• **What you will do**
Reproduce exactly, and only, the lines of the material below running from the line bearing "camera: 170 degrees right, 10 degrees down" through the line bearing "orange plane [482,278,626,388] -> none". Leave any pictures out.

• **Given data**
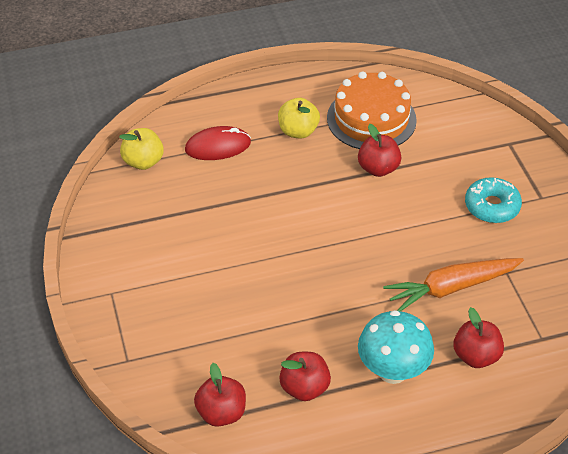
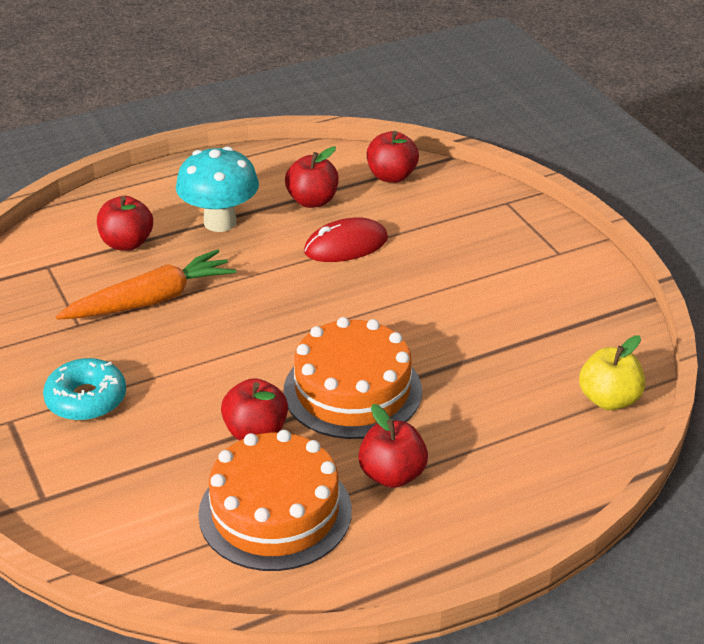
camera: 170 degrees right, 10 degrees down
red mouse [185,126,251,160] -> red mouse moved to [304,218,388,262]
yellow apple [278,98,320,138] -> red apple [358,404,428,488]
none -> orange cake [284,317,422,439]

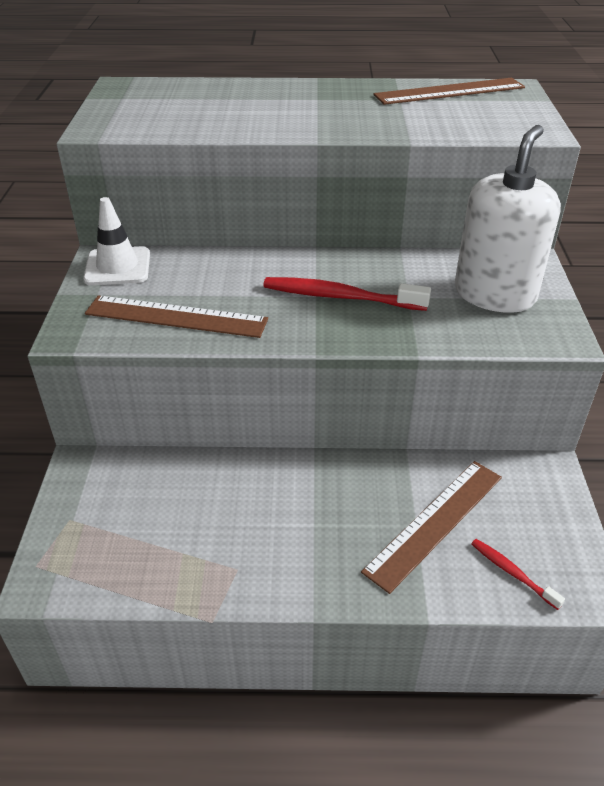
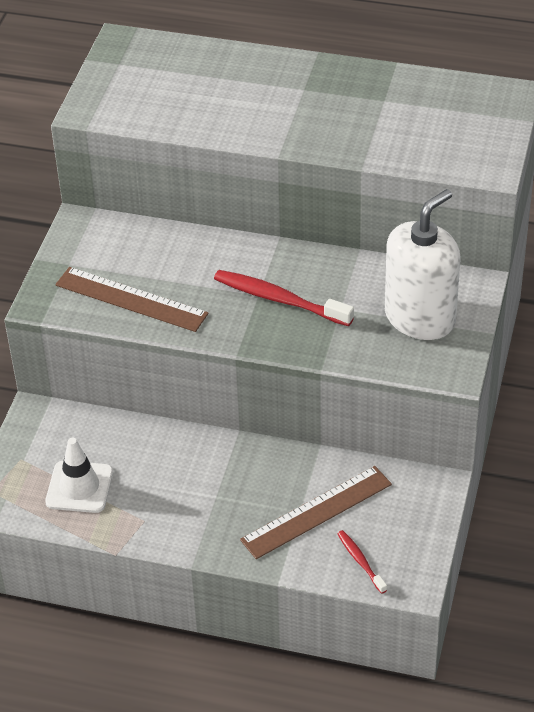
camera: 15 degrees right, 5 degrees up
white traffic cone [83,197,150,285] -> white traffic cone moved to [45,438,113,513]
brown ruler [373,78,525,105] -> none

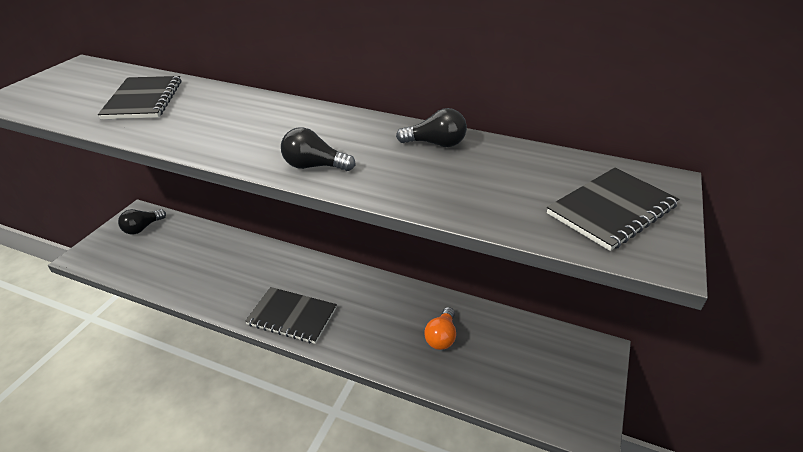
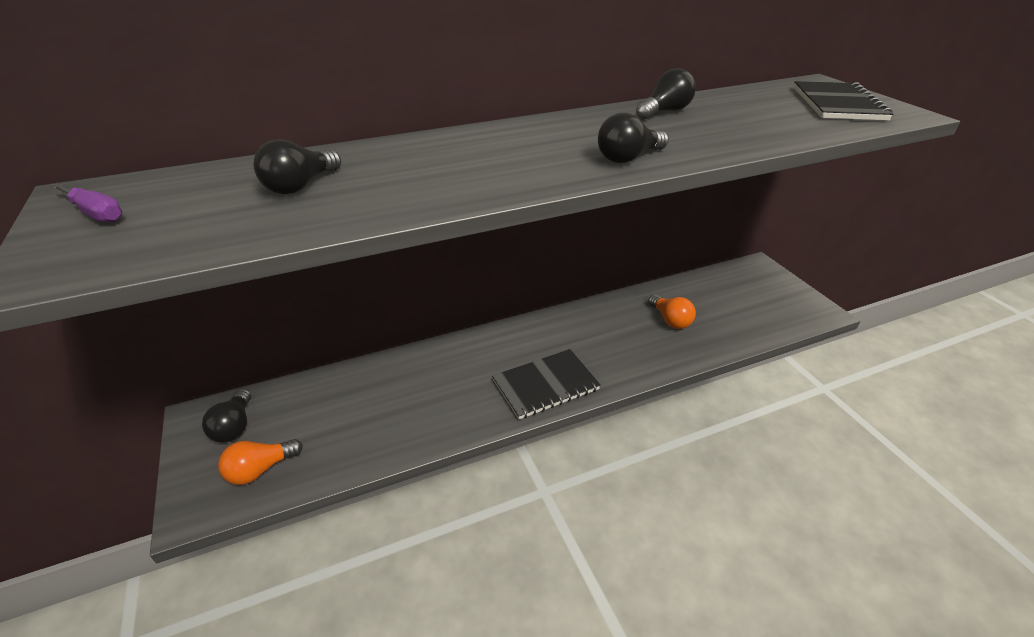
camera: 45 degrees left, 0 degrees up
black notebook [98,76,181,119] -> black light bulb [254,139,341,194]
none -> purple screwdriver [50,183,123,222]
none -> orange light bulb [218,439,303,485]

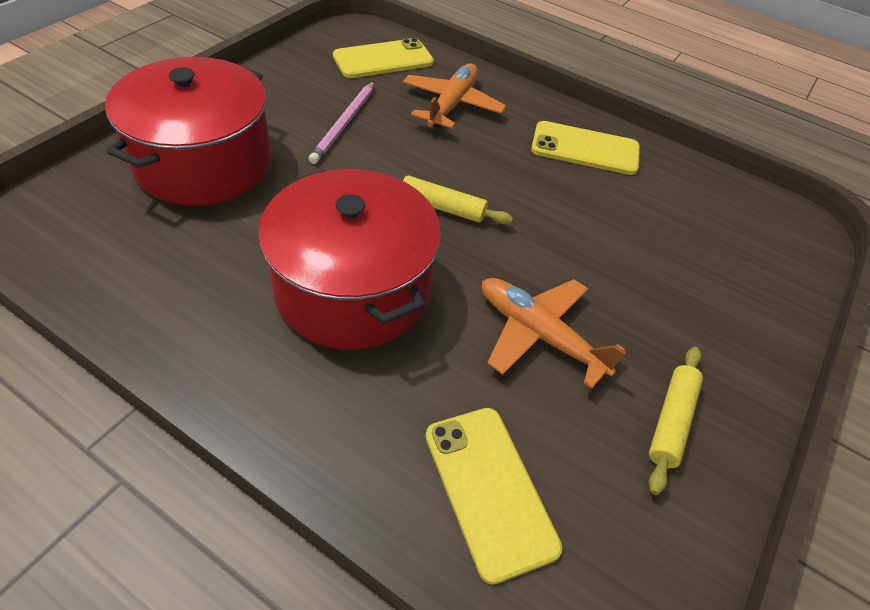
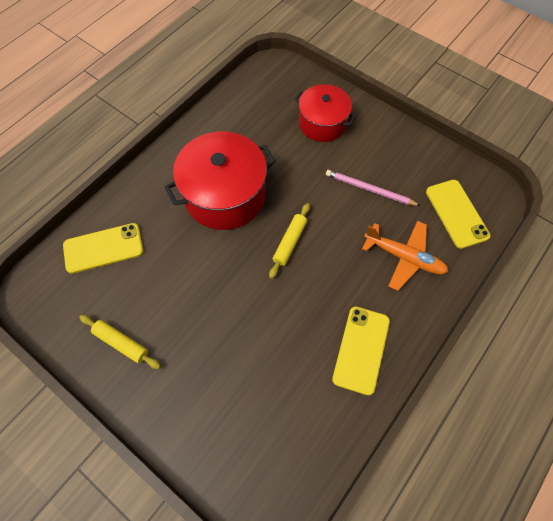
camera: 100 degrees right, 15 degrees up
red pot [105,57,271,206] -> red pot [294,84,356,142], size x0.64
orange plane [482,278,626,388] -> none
--
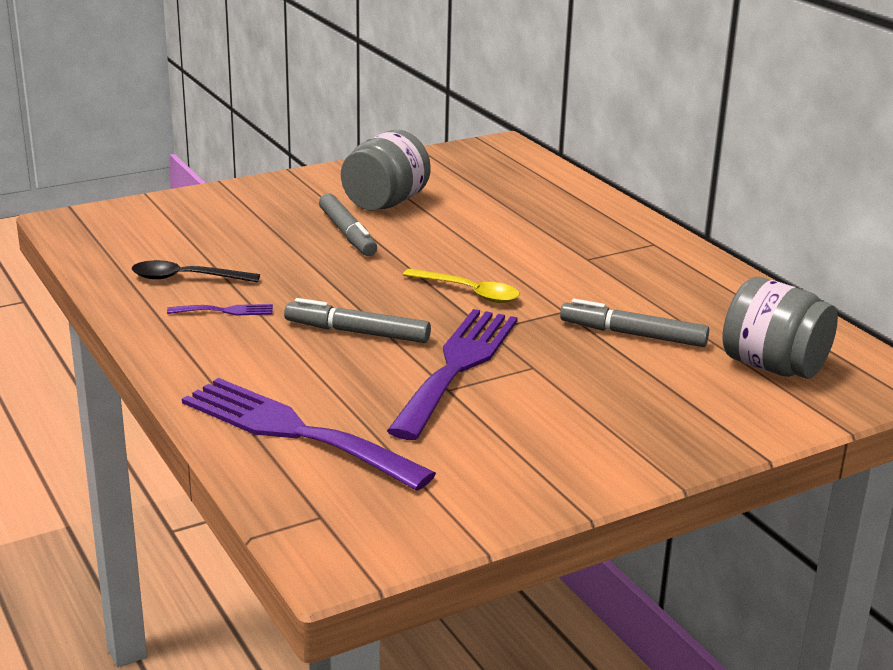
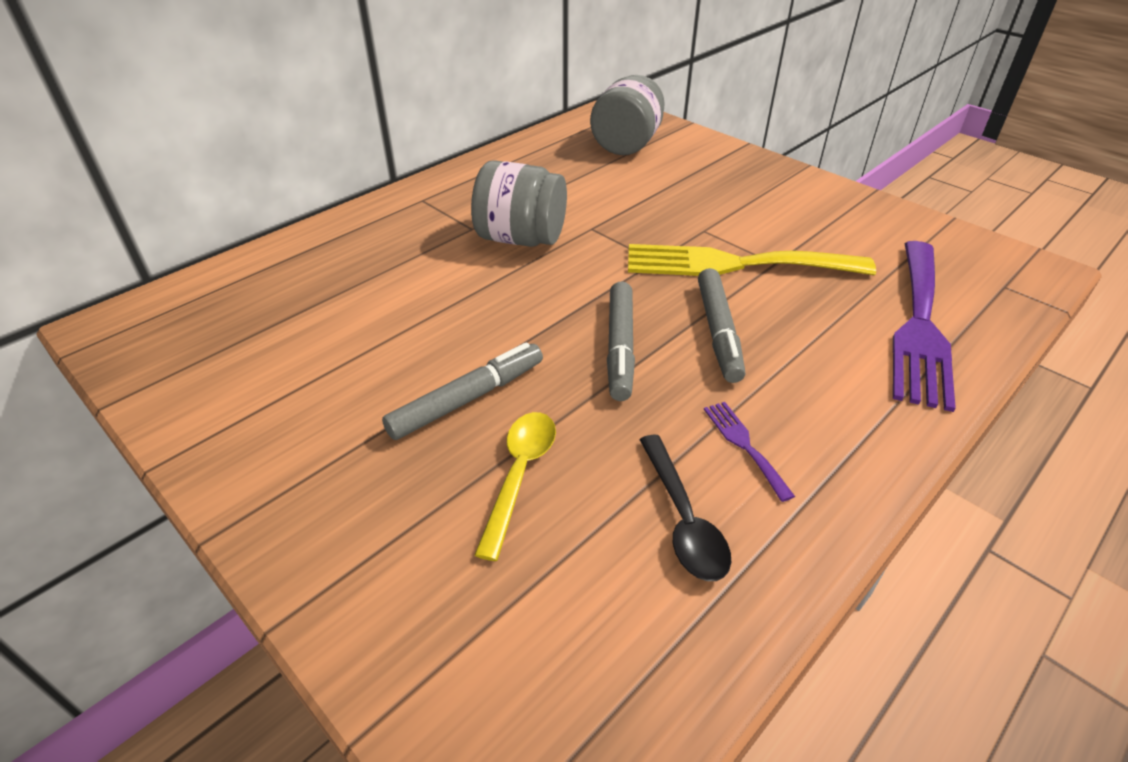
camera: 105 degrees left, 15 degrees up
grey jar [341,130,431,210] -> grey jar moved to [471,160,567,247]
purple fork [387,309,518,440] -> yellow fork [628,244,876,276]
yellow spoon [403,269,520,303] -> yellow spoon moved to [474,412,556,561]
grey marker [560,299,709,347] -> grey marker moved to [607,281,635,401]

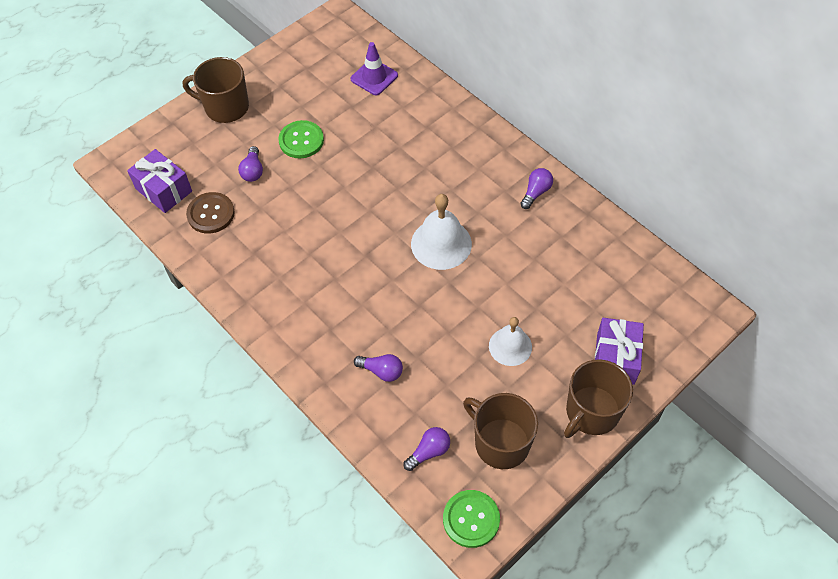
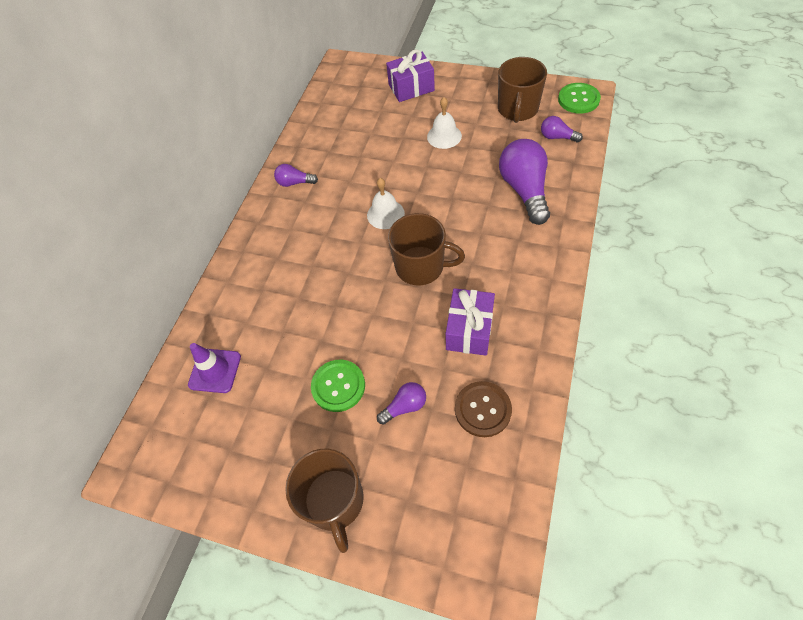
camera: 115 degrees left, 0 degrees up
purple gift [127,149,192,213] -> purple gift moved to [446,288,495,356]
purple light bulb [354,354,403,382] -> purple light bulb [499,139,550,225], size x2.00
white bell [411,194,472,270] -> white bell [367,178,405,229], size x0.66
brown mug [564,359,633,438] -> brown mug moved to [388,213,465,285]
---
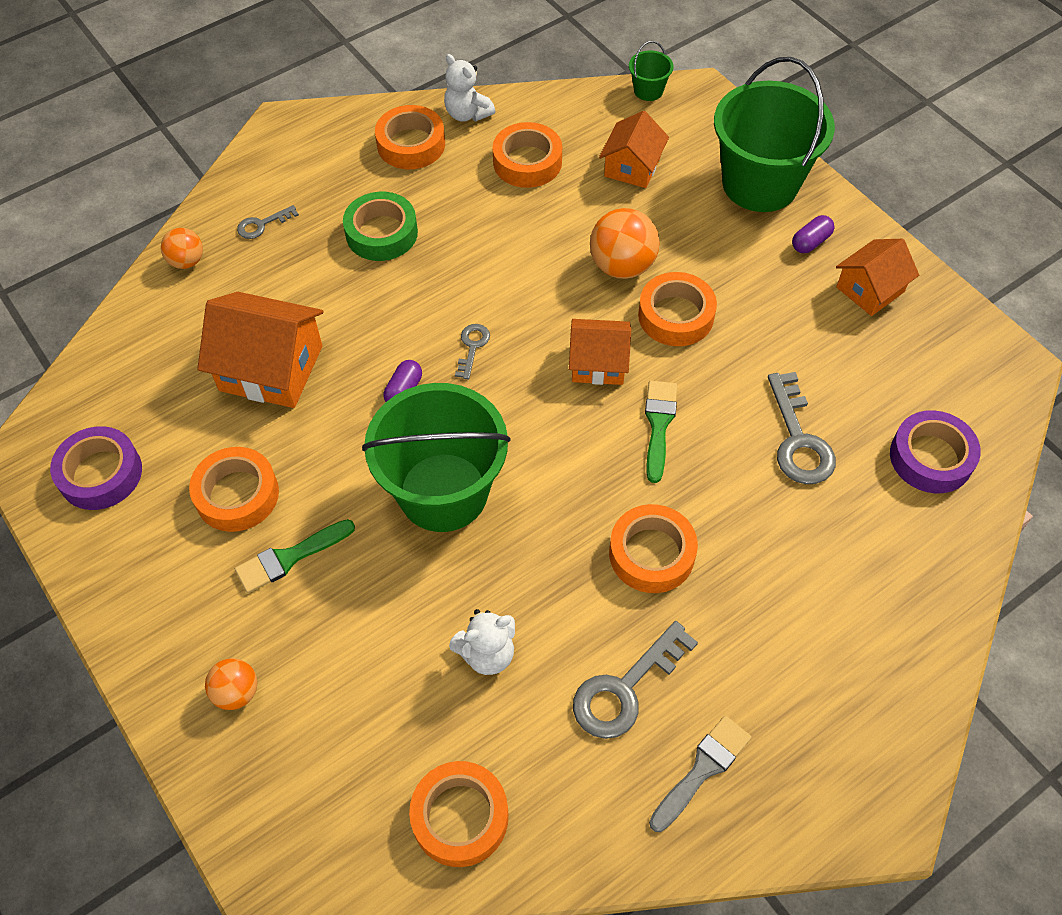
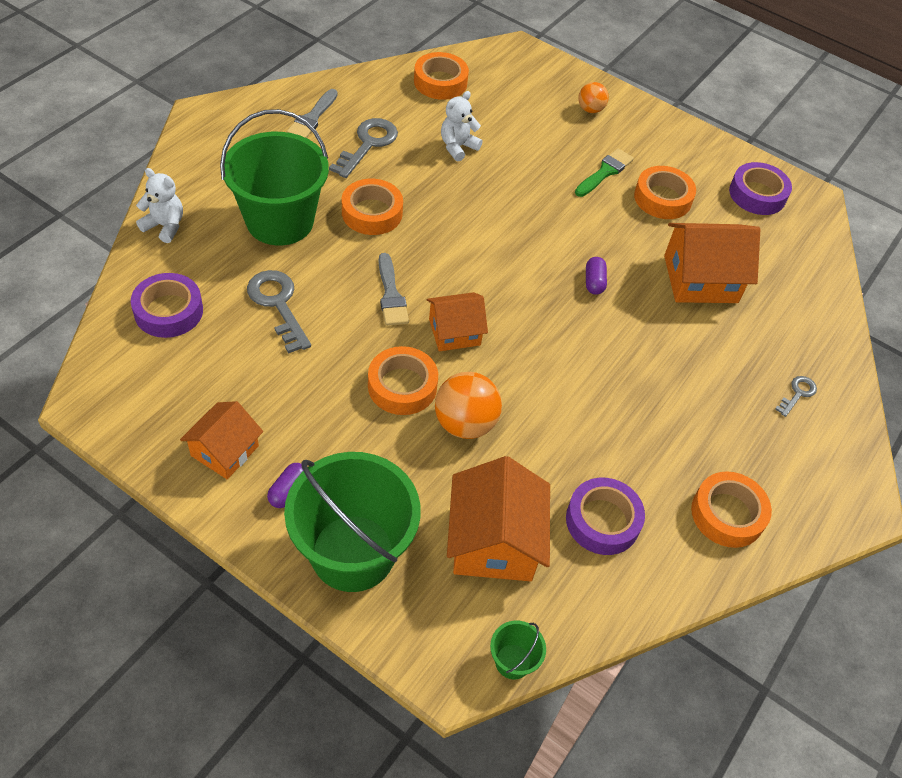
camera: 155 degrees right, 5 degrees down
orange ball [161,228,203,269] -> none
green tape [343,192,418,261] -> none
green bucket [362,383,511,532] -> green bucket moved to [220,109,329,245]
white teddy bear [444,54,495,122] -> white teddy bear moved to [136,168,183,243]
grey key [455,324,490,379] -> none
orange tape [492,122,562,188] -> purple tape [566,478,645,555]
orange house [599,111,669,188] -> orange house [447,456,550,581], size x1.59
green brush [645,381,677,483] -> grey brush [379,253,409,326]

• **Result of this exercise**
camera: 170 degrees right, 10 degrees down
red mouse [185,126,251,160] -> red mouse moved to [304,218,388,262]
yellow apple [278,98,320,138] -> red apple [358,404,428,488]
none -> orange cake [284,317,422,439]

camera: 15 degrees right, 5 degrees up
white traffic cone [83,197,150,285] -> white traffic cone moved to [45,438,113,513]
brown ruler [373,78,525,105] -> none

camera: 45 degrees left, 0 degrees up
black notebook [98,76,181,119] -> black light bulb [254,139,341,194]
none -> purple screwdriver [50,183,123,222]
none -> orange light bulb [218,439,303,485]

camera: 100 degrees right, 15 degrees up
red pot [105,57,271,206] -> red pot [294,84,356,142], size x0.64
orange plane [482,278,626,388] -> none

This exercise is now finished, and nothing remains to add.